--- Extracted material Enclosed Below ---

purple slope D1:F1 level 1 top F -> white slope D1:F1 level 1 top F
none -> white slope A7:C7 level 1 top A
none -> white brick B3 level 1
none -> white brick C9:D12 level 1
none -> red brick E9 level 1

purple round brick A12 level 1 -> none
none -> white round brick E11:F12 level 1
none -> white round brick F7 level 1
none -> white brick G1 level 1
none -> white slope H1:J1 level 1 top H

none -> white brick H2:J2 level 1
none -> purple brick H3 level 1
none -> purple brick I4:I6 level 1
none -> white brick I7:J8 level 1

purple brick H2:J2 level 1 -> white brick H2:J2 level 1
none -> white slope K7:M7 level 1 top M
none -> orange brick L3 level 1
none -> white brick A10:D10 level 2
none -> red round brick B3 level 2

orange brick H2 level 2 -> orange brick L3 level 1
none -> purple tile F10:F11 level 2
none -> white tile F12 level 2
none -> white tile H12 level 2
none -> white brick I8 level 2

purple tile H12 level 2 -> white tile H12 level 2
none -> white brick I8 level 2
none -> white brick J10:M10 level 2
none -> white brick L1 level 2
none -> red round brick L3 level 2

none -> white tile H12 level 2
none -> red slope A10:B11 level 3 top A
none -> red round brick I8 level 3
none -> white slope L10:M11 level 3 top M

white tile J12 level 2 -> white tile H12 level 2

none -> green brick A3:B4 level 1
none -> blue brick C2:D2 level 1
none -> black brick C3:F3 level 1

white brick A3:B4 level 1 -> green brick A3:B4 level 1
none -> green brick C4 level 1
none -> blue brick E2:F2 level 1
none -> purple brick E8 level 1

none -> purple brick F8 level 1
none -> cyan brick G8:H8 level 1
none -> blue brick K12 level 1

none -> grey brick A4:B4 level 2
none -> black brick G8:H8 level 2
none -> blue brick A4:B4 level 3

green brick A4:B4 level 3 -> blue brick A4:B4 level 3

--- End of Enclosed Extracted material ---

Your goal → In the records above, find the lines holding "round". Copy each one.

Your response →
purple round brick A12 level 1 -> none
none -> white round brick E11:F12 level 1
none -> white round brick F7 level 1
none -> red round brick B3 level 2
none -> red round brick L3 level 2
none -> red round brick I8 level 3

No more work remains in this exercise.